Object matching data

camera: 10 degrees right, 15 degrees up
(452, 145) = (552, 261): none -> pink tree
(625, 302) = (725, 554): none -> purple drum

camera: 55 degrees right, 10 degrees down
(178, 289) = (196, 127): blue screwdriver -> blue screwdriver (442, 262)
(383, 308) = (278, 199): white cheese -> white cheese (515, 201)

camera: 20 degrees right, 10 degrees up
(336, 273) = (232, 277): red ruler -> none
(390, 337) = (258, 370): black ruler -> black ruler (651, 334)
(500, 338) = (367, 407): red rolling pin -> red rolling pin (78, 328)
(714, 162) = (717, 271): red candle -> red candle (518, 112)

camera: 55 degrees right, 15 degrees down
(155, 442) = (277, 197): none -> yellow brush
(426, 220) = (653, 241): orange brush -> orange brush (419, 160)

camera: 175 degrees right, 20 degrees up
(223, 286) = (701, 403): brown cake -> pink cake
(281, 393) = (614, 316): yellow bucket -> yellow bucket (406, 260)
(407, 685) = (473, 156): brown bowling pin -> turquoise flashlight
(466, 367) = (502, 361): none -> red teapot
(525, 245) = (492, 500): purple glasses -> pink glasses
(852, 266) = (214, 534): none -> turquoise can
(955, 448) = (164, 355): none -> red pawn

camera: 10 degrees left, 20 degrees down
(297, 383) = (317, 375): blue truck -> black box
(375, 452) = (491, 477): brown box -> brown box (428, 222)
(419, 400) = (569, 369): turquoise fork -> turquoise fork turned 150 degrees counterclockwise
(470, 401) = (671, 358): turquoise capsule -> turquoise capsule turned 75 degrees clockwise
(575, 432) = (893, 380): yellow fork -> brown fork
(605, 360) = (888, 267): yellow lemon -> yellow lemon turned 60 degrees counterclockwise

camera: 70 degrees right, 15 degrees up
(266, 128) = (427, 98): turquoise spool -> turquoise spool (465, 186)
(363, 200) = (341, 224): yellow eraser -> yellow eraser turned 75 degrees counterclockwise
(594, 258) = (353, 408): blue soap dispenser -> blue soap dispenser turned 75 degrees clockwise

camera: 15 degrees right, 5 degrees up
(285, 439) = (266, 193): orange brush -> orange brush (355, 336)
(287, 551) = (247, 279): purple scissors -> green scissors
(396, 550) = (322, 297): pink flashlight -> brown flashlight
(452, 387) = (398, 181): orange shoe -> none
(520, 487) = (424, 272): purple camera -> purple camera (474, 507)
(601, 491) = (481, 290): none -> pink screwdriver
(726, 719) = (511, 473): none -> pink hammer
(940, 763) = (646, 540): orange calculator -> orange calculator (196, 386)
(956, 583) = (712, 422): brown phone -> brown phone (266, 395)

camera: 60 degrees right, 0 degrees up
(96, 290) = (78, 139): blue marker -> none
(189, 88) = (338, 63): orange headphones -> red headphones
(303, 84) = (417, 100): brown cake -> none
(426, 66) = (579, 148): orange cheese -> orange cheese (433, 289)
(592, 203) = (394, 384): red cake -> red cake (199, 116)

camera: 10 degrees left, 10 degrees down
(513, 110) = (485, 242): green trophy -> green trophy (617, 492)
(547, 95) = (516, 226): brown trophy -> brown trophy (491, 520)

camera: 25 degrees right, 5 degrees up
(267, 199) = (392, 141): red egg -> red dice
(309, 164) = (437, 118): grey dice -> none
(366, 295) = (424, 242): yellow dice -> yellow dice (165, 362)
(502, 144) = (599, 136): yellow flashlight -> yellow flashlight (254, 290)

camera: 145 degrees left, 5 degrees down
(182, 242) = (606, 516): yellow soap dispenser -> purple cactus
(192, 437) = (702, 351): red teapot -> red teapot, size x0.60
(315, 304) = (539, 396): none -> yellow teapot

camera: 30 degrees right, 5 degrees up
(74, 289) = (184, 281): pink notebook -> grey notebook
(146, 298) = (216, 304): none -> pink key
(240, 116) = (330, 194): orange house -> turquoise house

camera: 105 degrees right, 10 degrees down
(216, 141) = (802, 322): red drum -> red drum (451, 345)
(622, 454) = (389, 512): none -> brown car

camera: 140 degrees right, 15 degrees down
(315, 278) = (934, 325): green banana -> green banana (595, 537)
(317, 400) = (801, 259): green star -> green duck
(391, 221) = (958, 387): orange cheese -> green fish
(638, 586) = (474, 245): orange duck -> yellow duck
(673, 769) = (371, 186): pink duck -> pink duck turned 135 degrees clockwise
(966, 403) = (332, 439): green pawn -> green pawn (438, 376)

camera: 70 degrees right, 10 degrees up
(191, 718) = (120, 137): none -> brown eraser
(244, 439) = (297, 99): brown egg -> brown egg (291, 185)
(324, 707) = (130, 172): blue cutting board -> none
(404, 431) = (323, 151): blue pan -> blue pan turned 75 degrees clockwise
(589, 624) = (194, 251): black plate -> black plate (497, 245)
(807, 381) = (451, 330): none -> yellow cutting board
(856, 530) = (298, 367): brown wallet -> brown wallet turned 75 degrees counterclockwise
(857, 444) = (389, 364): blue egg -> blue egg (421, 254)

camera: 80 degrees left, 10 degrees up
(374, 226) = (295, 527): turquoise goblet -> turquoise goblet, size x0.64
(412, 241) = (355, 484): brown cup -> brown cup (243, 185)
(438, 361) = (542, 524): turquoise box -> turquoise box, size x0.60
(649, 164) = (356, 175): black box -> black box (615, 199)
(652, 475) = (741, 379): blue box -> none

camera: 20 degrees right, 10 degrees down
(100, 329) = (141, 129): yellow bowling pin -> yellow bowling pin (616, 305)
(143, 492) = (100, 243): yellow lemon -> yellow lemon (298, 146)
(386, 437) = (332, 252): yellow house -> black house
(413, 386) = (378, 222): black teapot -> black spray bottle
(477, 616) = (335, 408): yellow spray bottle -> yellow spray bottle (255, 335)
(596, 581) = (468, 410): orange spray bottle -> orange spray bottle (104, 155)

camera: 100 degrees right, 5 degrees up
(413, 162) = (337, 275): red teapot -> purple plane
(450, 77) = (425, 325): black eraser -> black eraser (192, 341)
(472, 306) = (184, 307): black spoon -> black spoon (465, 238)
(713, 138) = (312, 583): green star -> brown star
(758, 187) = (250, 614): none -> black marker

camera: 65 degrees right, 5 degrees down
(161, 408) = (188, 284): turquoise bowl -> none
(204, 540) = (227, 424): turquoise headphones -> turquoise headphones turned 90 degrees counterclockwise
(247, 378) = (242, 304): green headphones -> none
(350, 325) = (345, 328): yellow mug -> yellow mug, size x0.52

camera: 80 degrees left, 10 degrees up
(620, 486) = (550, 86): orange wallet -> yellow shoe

TASK GOAL>
Only the lines above from the line containing "(315, 304) = (539, 396): none" through the line containing "(673, 769) = (371, 186): pink" should be retyped, exactly and with both ends included.

EXERCISE OUTPUT>
(315, 304) = (539, 396): none -> yellow teapot

camera: 30 degrees right, 5 degrees up
(74, 289) = (184, 281): pink notebook -> grey notebook
(146, 298) = (216, 304): none -> pink key
(240, 116) = (330, 194): orange house -> turquoise house

camera: 105 degrees right, 10 degrees down
(216, 141) = (802, 322): red drum -> red drum (451, 345)
(622, 454) = (389, 512): none -> brown car

camera: 140 degrees right, 15 degrees down
(315, 278) = (934, 325): green banana -> green banana (595, 537)
(317, 400) = (801, 259): green star -> green duck
(391, 221) = (958, 387): orange cheese -> green fish
(638, 586) = (474, 245): orange duck -> yellow duck
(673, 769) = (371, 186): pink duck -> pink duck turned 135 degrees clockwise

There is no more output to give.